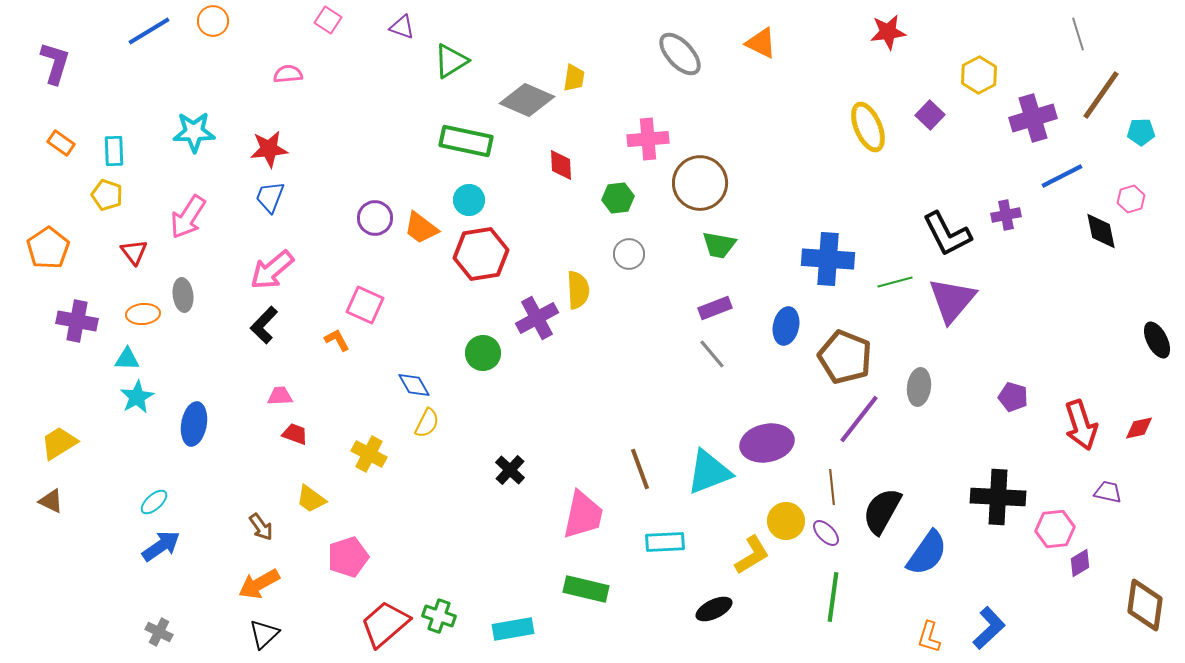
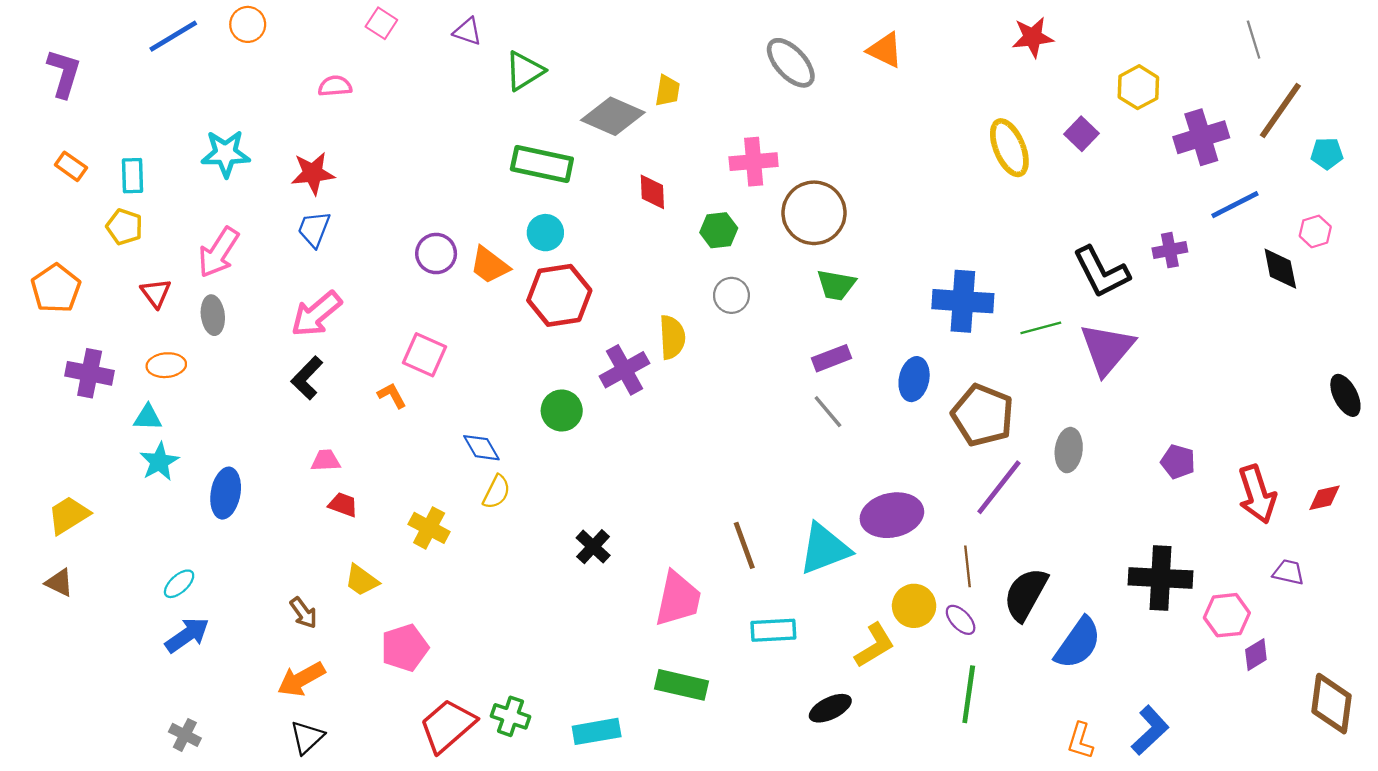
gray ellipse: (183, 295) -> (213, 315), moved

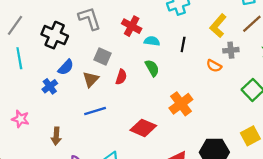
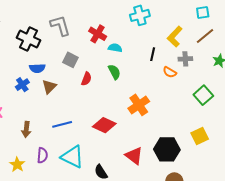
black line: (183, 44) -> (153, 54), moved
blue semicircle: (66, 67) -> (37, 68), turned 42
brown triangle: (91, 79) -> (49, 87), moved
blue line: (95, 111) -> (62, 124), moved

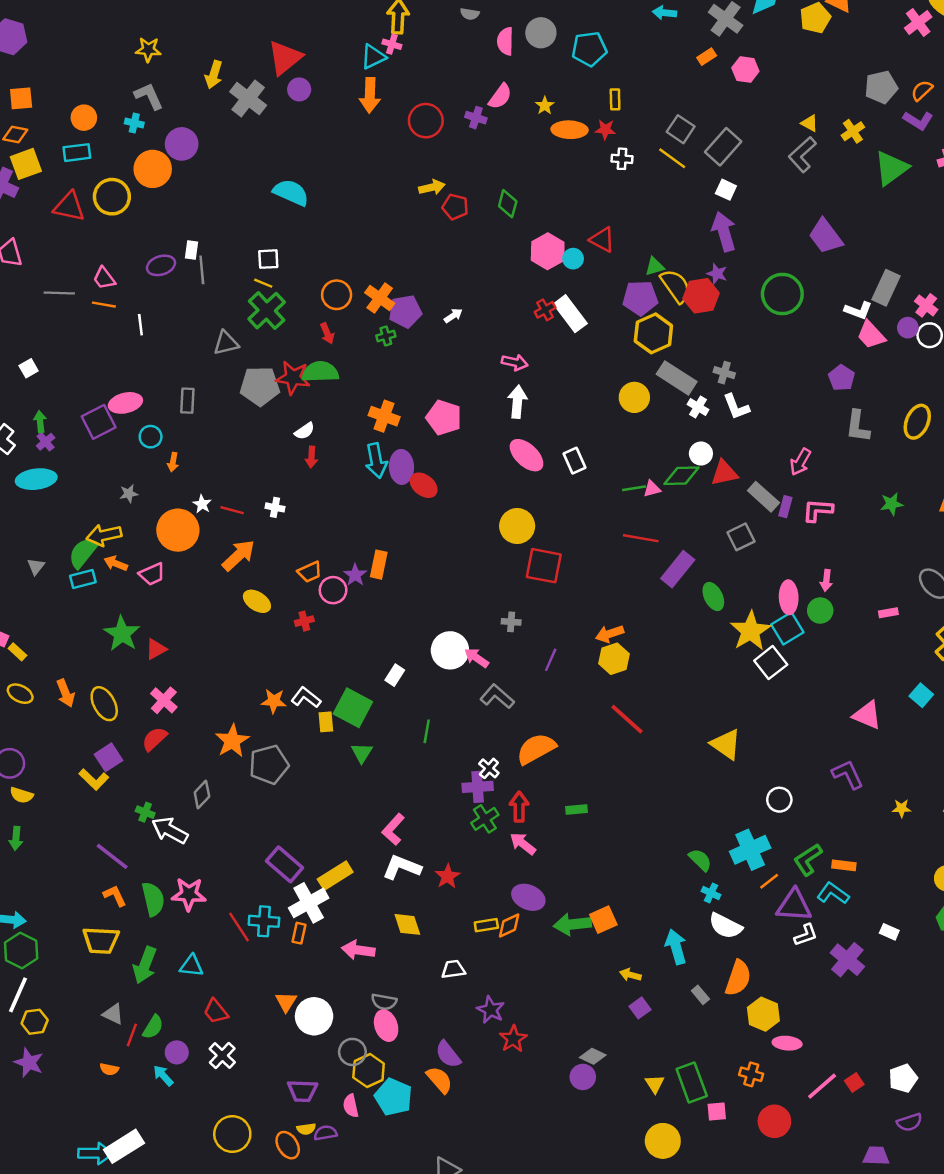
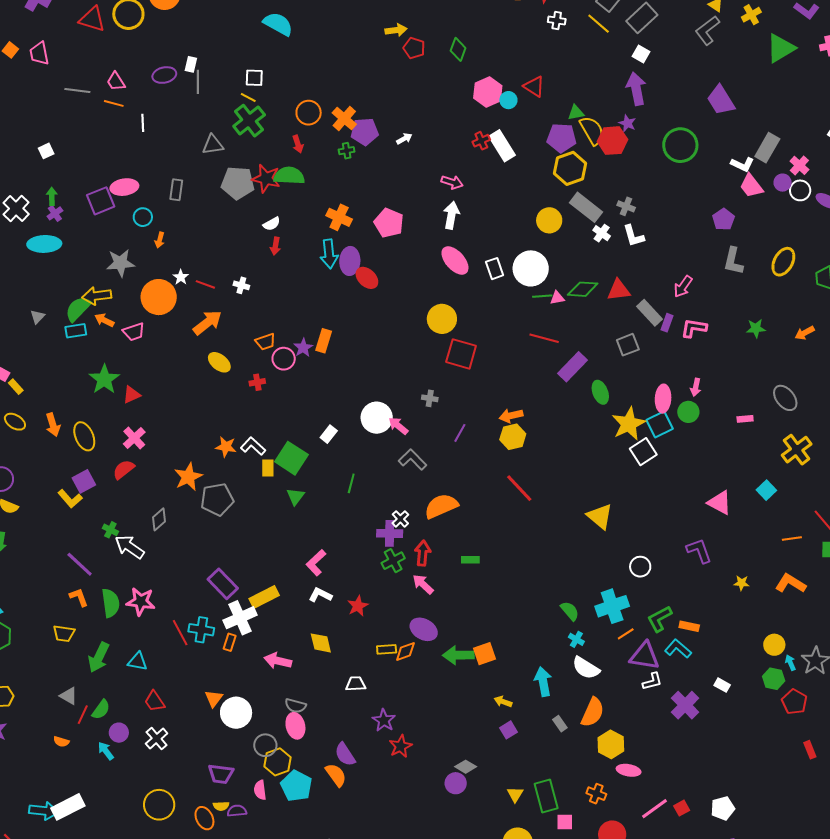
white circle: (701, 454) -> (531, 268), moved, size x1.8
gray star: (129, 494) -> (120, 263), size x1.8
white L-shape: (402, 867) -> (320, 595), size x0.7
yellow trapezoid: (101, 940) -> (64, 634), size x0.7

========

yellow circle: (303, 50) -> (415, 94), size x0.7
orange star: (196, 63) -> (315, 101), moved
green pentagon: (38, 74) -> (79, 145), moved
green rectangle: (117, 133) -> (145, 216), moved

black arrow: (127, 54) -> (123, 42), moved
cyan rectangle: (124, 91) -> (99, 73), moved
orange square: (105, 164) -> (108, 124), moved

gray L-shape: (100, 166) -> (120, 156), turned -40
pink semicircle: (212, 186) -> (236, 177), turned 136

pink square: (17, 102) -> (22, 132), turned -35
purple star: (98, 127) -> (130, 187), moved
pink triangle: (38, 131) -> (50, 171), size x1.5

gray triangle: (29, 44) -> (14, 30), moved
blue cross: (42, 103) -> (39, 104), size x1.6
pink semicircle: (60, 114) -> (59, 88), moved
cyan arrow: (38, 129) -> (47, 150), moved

========

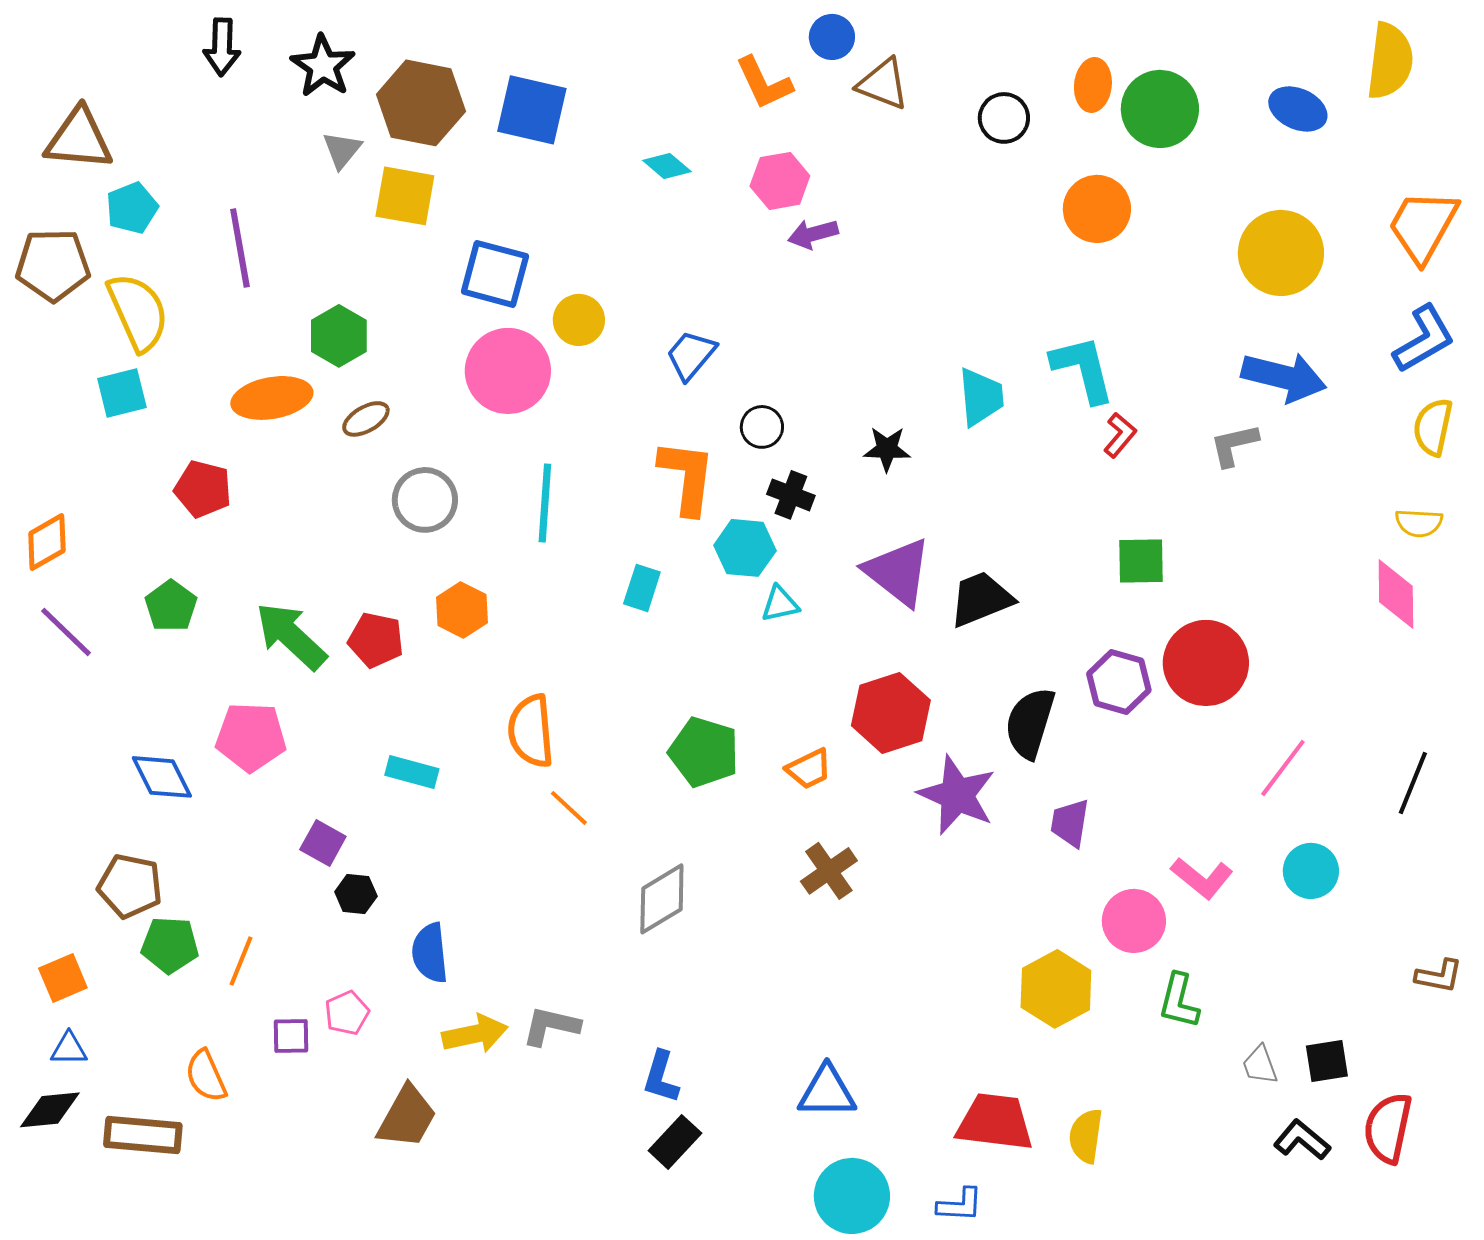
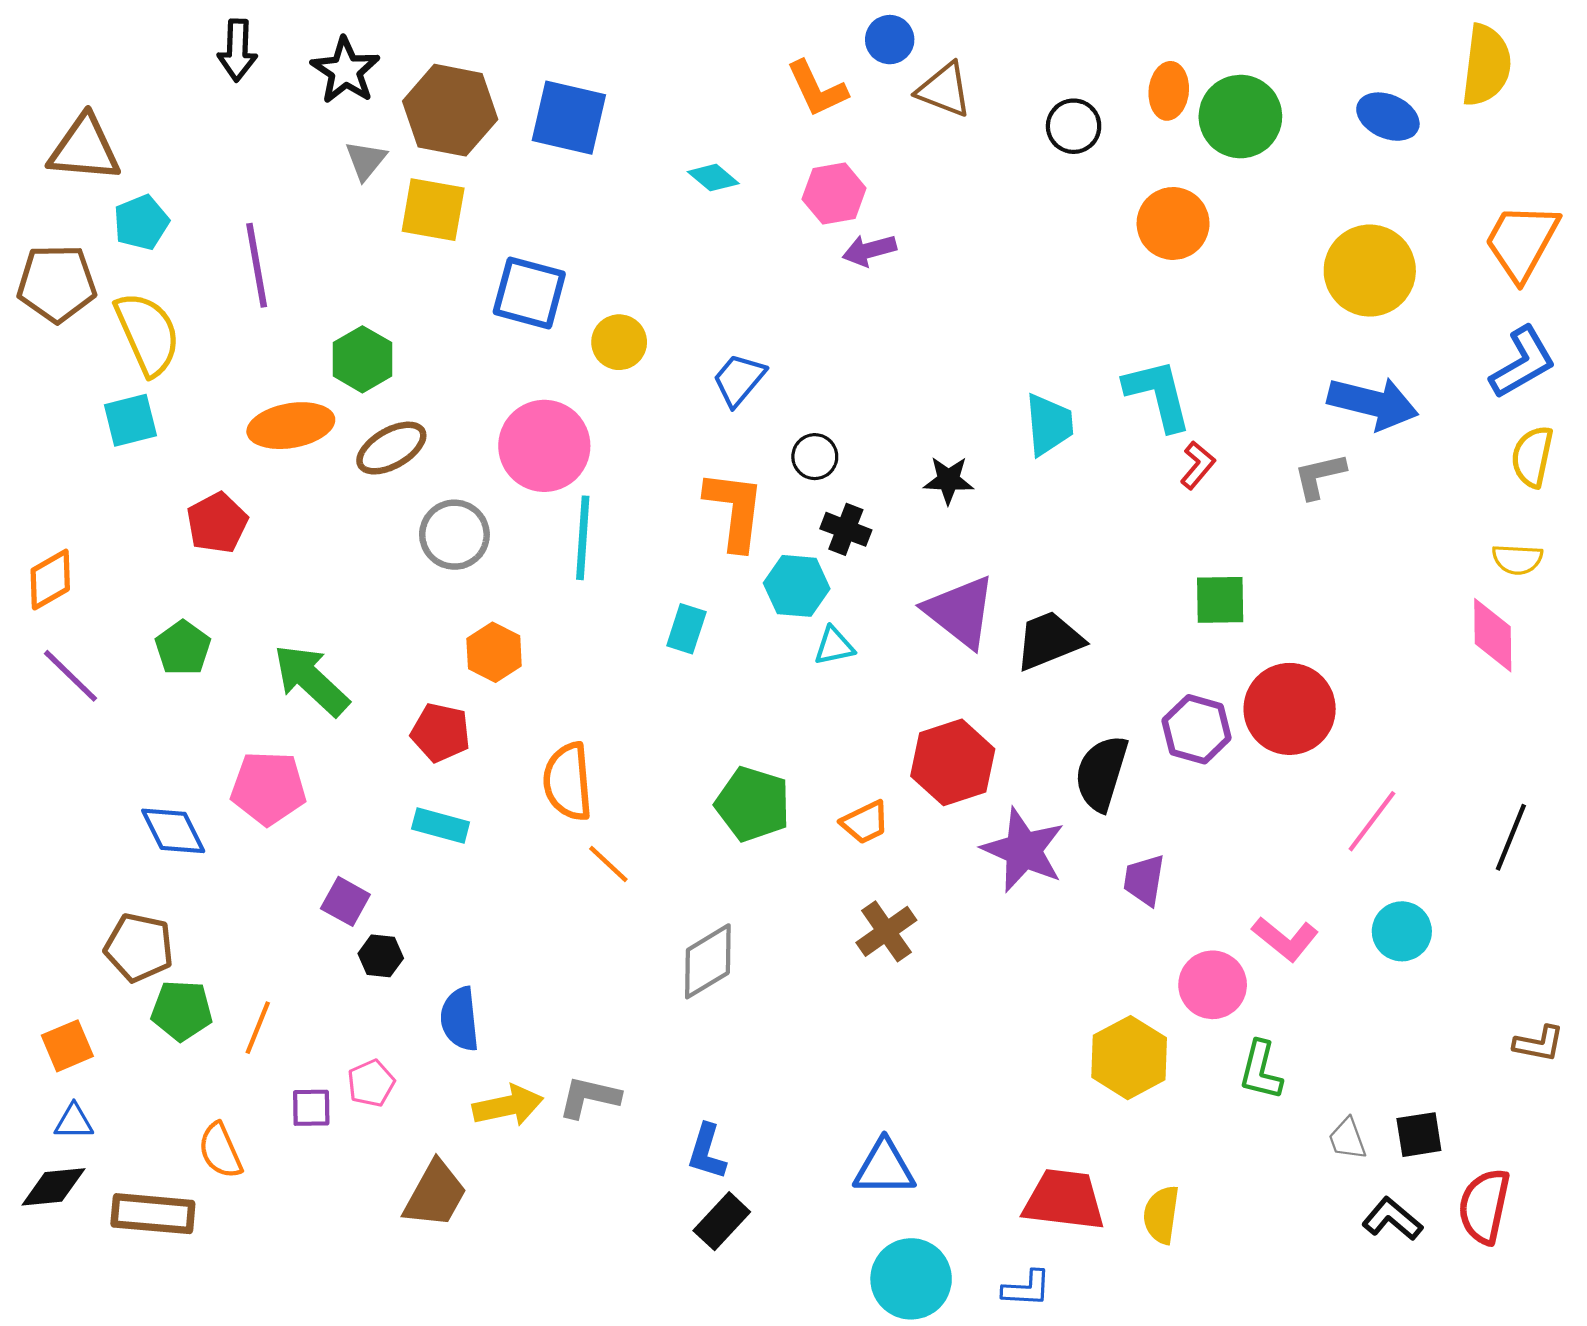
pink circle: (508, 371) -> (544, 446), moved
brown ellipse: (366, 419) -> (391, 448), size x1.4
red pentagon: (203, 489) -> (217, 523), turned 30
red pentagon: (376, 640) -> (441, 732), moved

========

**GOAL OF THE EXERCISE**.
Once the line with "gray ellipse: (183, 295) -> (213, 315), moved" is found above, transcribe each line from it through the line with "yellow trapezoid: (101, 940)", exactly, and omit the pictures.

**SOLVED PROBLEM**.
gray ellipse: (183, 295) -> (213, 315), moved

black line: (183, 44) -> (153, 54), moved
blue semicircle: (66, 67) -> (37, 68), turned 42
brown triangle: (91, 79) -> (49, 87), moved
blue line: (95, 111) -> (62, 124), moved

white circle: (701, 454) -> (531, 268), moved, size x1.8
gray star: (129, 494) -> (120, 263), size x1.8
white L-shape: (402, 867) -> (320, 595), size x0.7
yellow trapezoid: (101, 940) -> (64, 634), size x0.7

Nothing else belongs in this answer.